● **What is required**: I'd like the line containing "white notebook: 2 -> 3" and every line below it, to the end of the material, repeated exactly and with nothing else.

● **Input material**:

[Start of section]

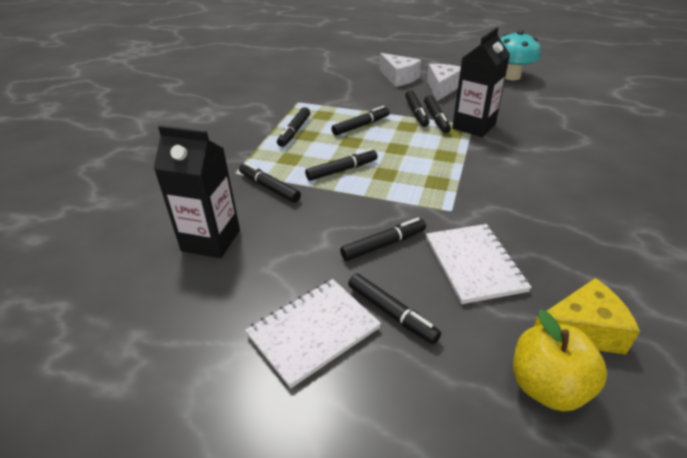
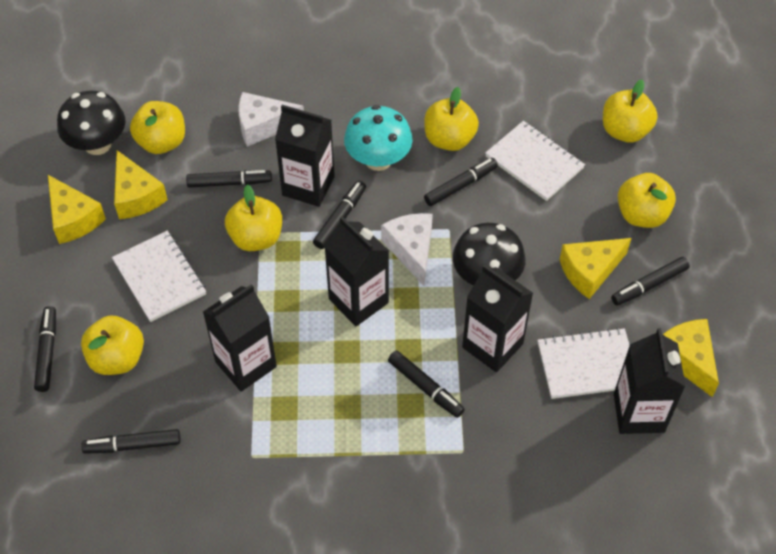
black carton: 2 -> 5
black marker: 8 -> 7
black mushroom: 0 -> 2
white notebook: 2 -> 3
yellow apple: 1 -> 6
yellow cheese: 1 -> 4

[End of section]

● **Answer space**:
white notebook: 2 -> 3
yellow apple: 1 -> 6
yellow cheese: 1 -> 4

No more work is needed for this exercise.